→ **Exercise brief**
A verbatim copy of all the data is required, minus any images.

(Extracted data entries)
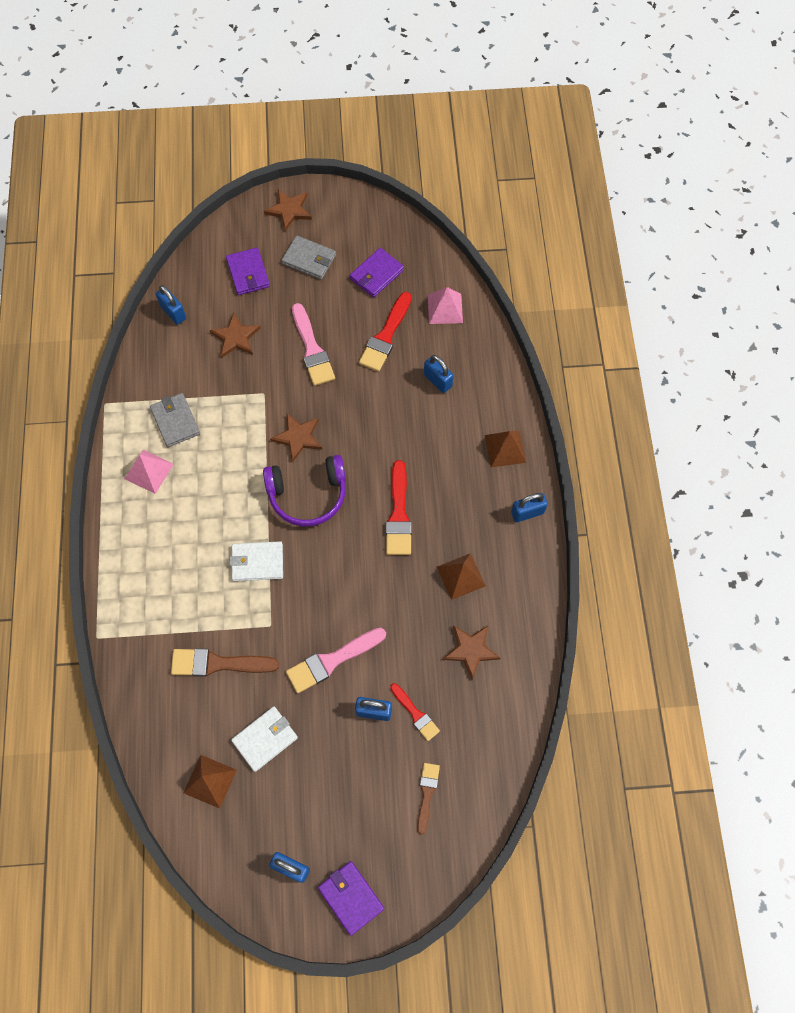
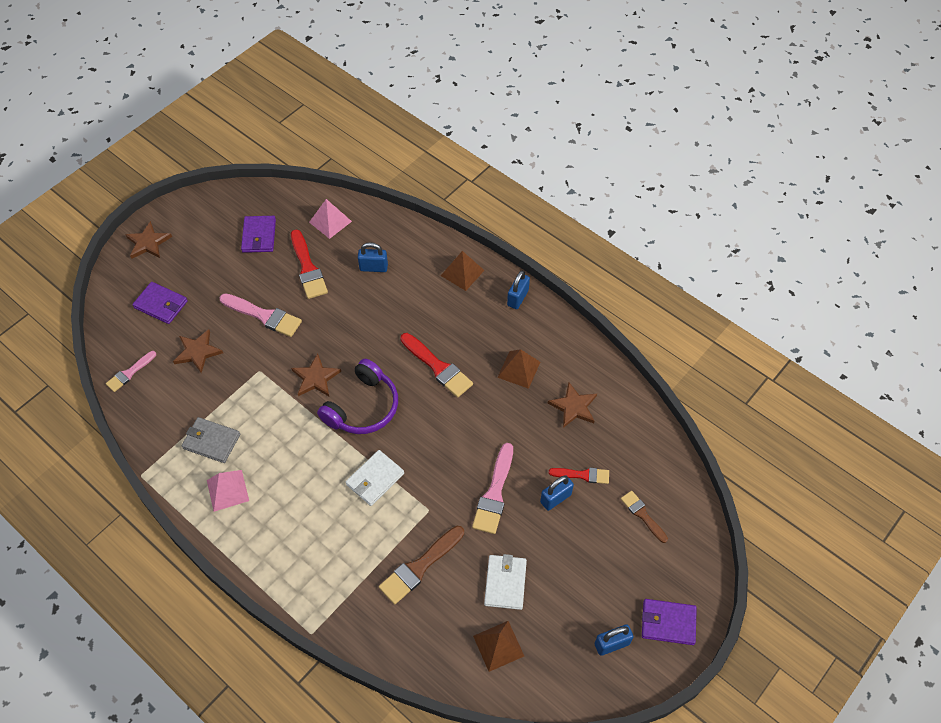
camera: 45 degrees left, 10 degrees down
(173, 312) = (129, 373): blue padlock -> pink brush
(309, 259) = (198, 262): grey wallet -> none

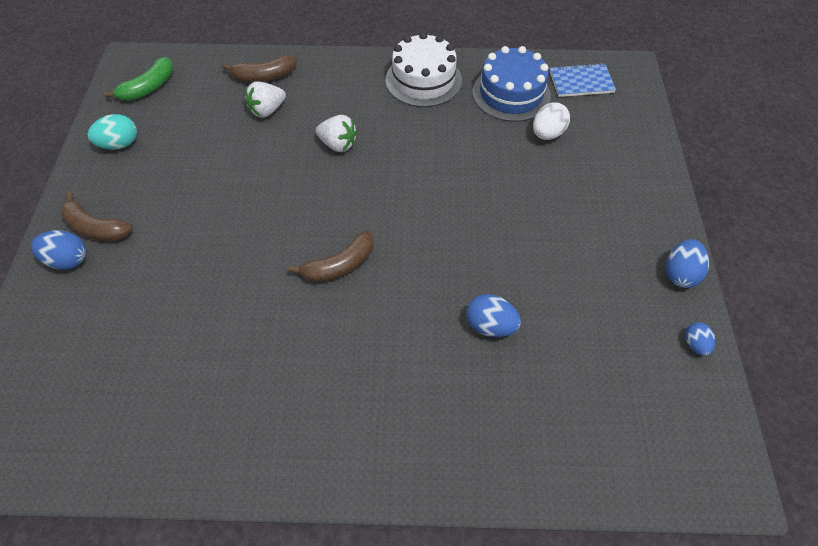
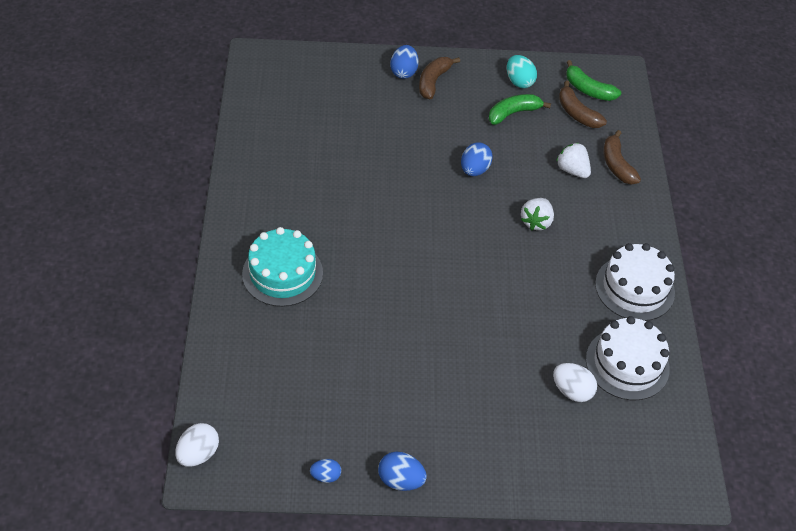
camera: 85 degrees right, 5 degrees down
(171, 153) = (513, 113): none -> green banana
(340, 265) = (403, 227): brown banana -> brown banana (577, 113)
(415, 402) = (282, 273): none -> turquoise cake
(490, 326) = (346, 325): blue egg -> blue egg (474, 170)
(511, 93) = (627, 364): blue cake -> white cake
(581, 82) = (658, 433): blue notebook -> none
(705, 492) = (198, 454): none -> white egg

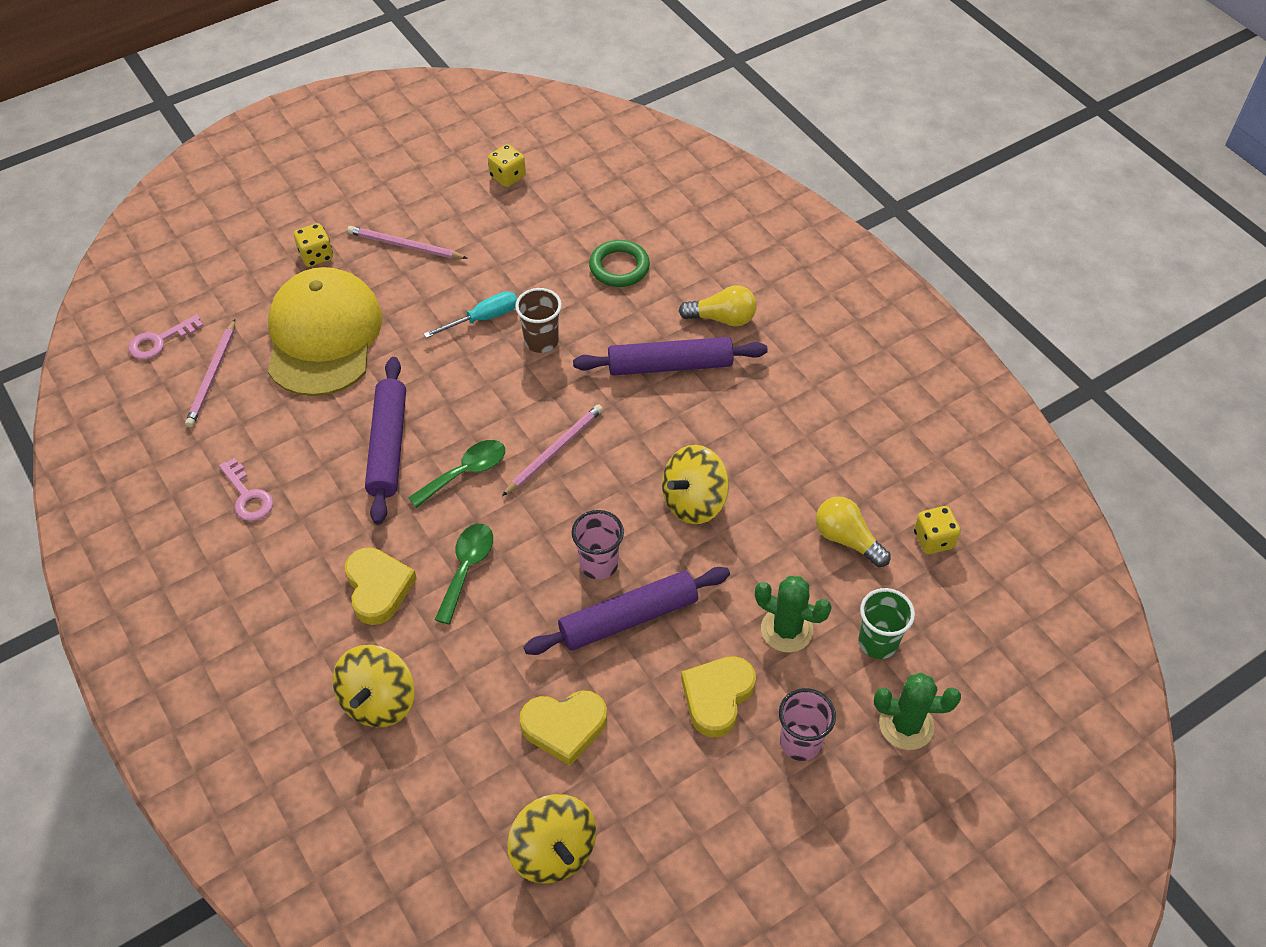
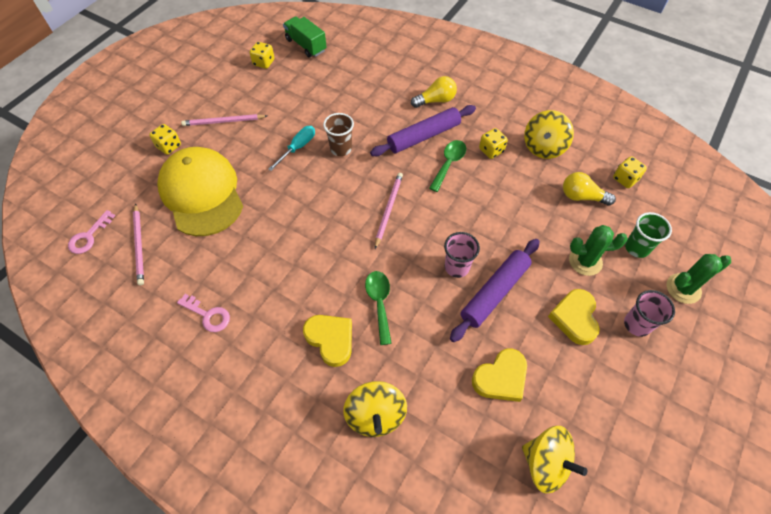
camera: 25 degrees left, 5 degrees up
(388, 446) = (284, 246): purple rolling pin -> none
(465, 472) = (342, 243): green spoon -> green spoon (449, 164)
(583, 169) = (306, 45): none -> green truck
(619, 267) = (360, 92): green ring -> none
(694, 502) = (487, 208): yellow spinning top -> yellow spinning top (543, 147)
(756, 422) = (491, 150): none -> yellow dice

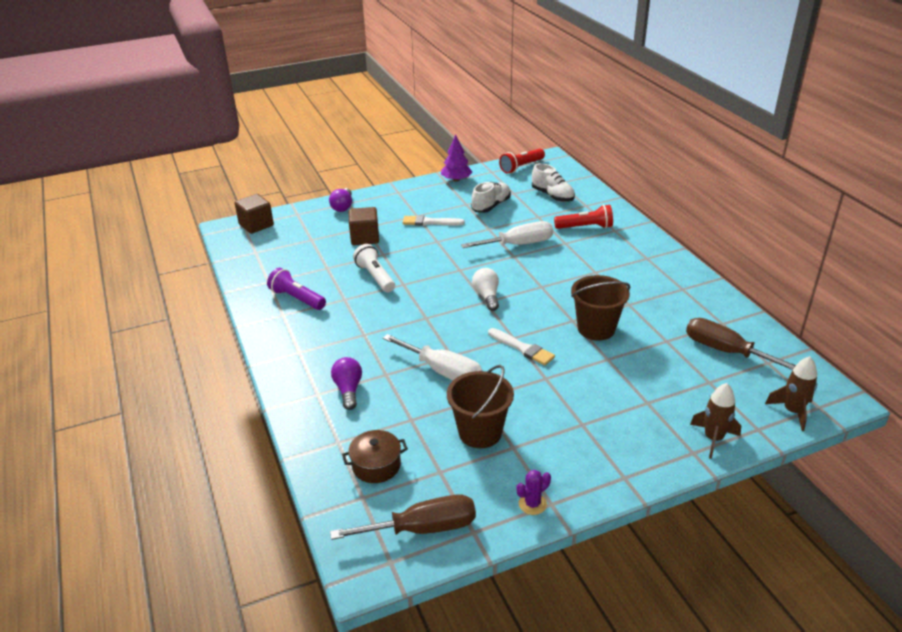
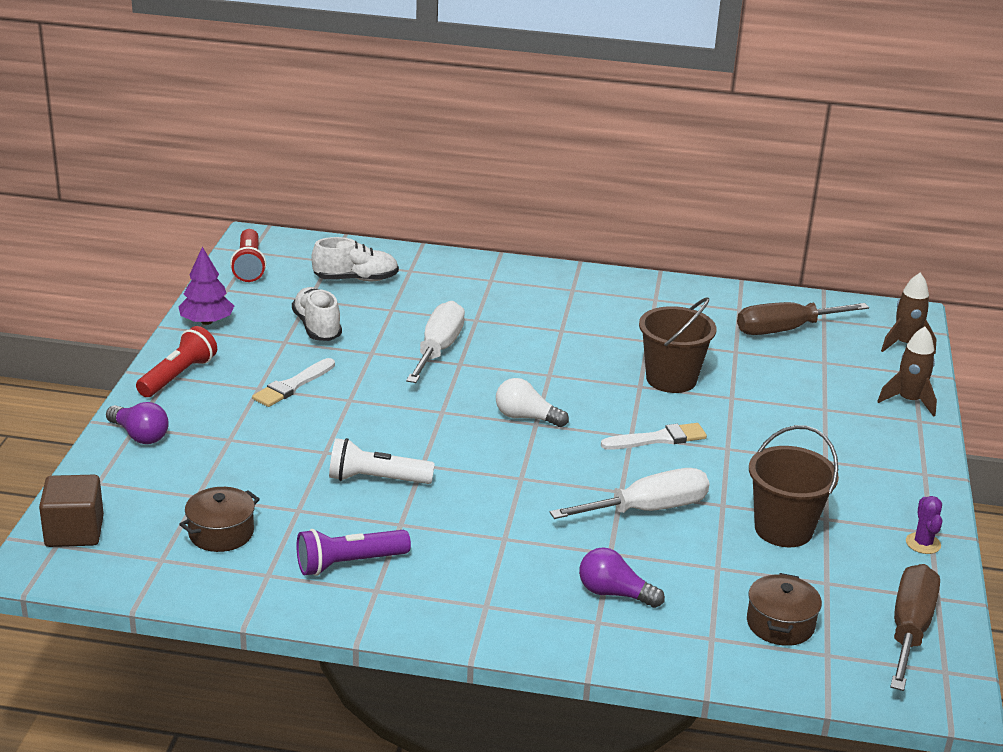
camera: 60 degrees left, 5 degrees down
(288, 257) = (221, 533): none -> brown pot
(365, 238) = (260, 450): brown cube -> none
(585, 227) = (459, 293): red flashlight -> red flashlight (178, 376)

→ **Written response**
camera: 45 degrees left, 10 degrees down
(173, 312) = (129, 373): blue padlock -> pink brush
(309, 259) = (198, 262): grey wallet -> none

camera: 85 degrees right, 5 degrees down
(171, 153) = (513, 113): none -> green banana
(340, 265) = (403, 227): brown banana -> brown banana (577, 113)
(415, 402) = (282, 273): none -> turquoise cake
(490, 326) = (346, 325): blue egg -> blue egg (474, 170)
(511, 93) = (627, 364): blue cake -> white cake
(581, 82) = (658, 433): blue notebook -> none
(705, 492) = (198, 454): none -> white egg

camera: 25 degrees left, 5 degrees up
(388, 446) = (284, 246): purple rolling pin -> none
(465, 472) = (342, 243): green spoon -> green spoon (449, 164)
(583, 169) = (306, 45): none -> green truck
(619, 267) = (360, 92): green ring -> none
(694, 502) = (487, 208): yellow spinning top -> yellow spinning top (543, 147)
(756, 422) = (491, 150): none -> yellow dice

camera: 60 degrees left, 5 degrees down
(288, 257) = (221, 533): none -> brown pot
(365, 238) = (260, 450): brown cube -> none
(585, 227) = (459, 293): red flashlight -> red flashlight (178, 376)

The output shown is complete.